- [Your task]: Tell how many lines in the data contain the string "PROG", using a single number as the whole reply.
================================
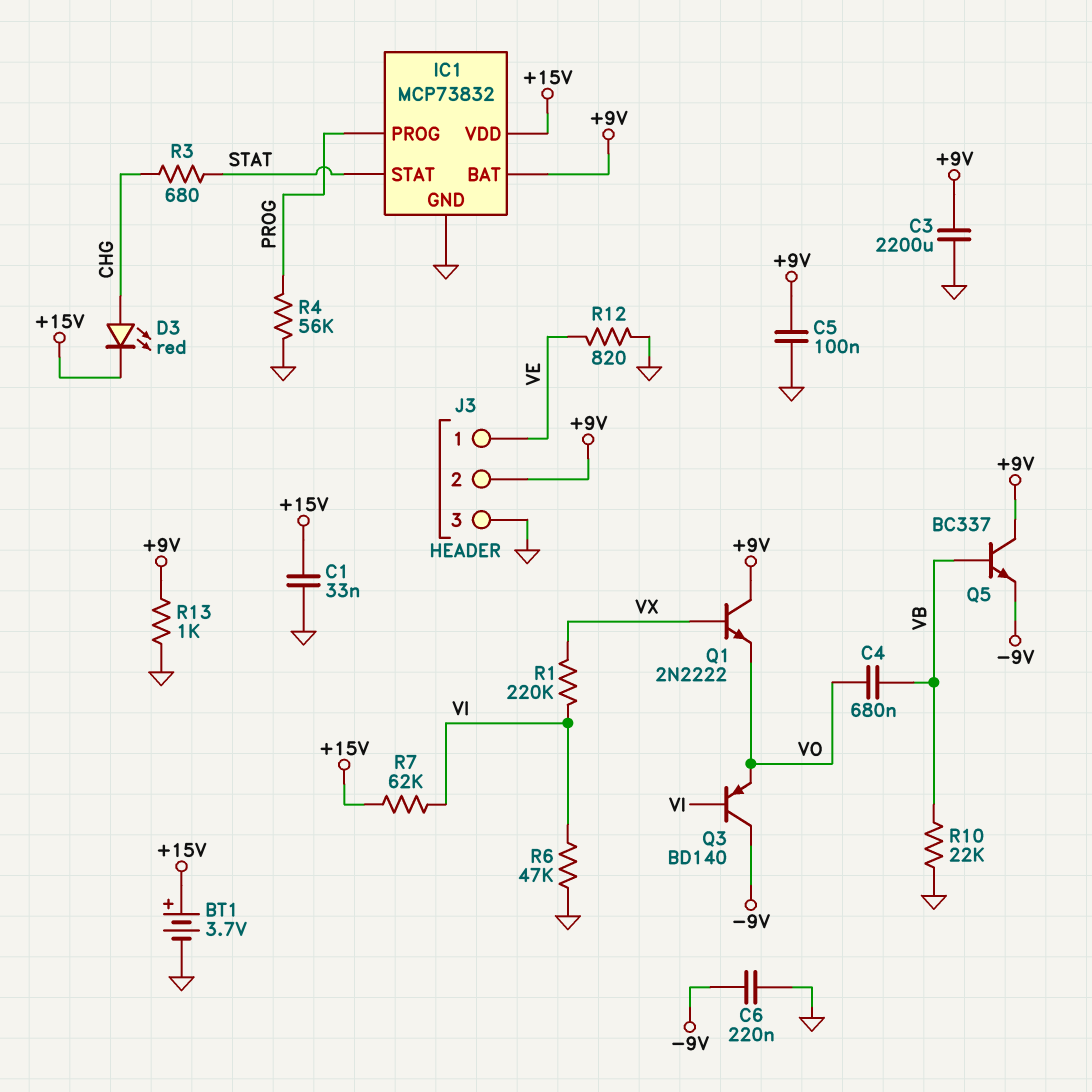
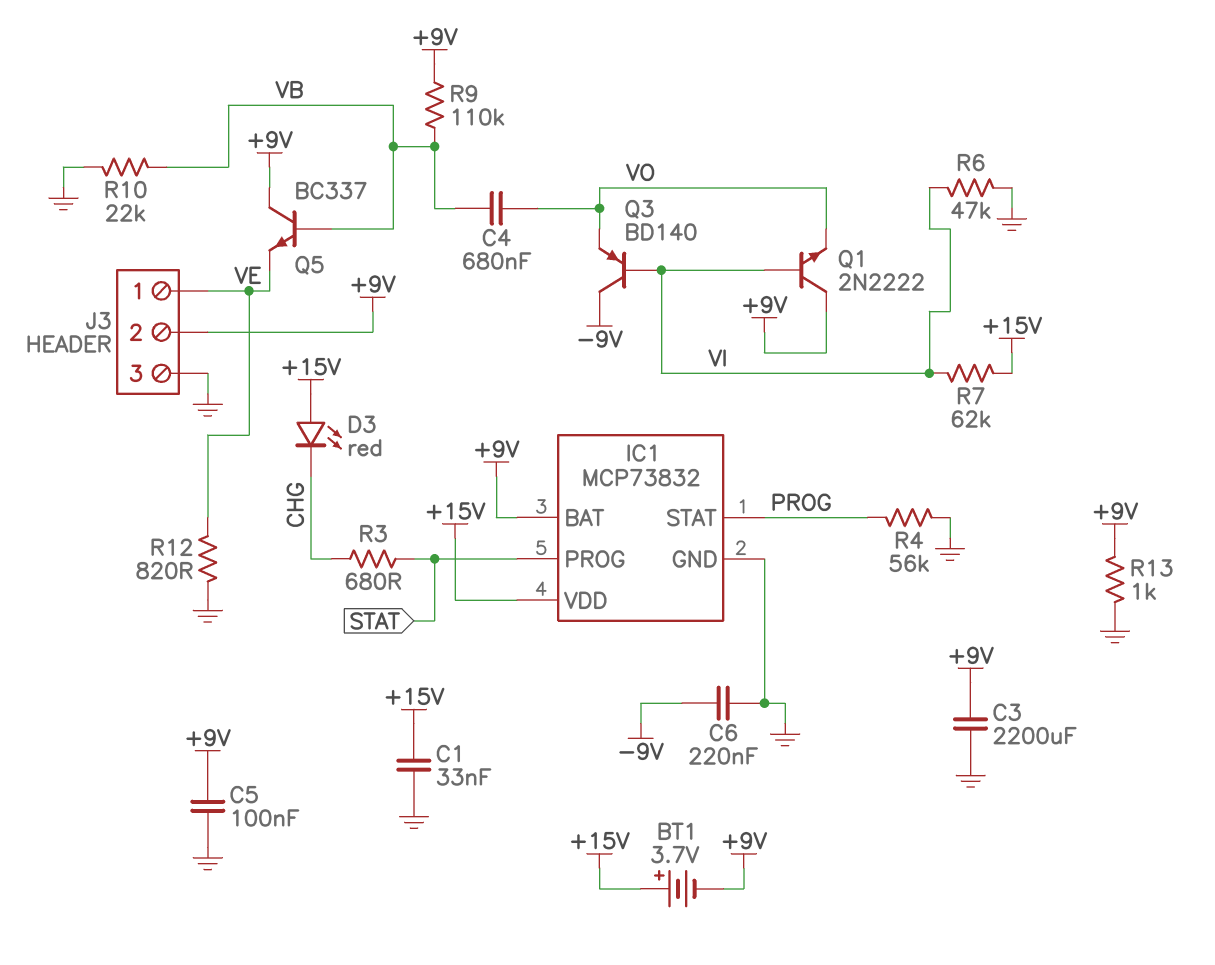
BT1: 3.7V (plus +15V, minus GND) -> 3.7V (plus +15V, minus +9V)
D3: LED red (A CHG, K +15V) -> LED red (A +15V, K CHG)
IC1 pin PROG: PROG -> STAT
IC1 pin STAT: STAT -> PROG
Q1: NPN 2N2222 (B VX, C +9V, E VO) -> NPN 2N2222 (B VI, C +9V, E VO)
Q5: NPN BC337 (B VB, C +9V, E -9V) -> NPN BC337 (B VB, C +9V, E VE)
R1: 220k (VI, VX) -> none
R9: none -> 110k (+9V, VB)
================================
- [Answer area]: 2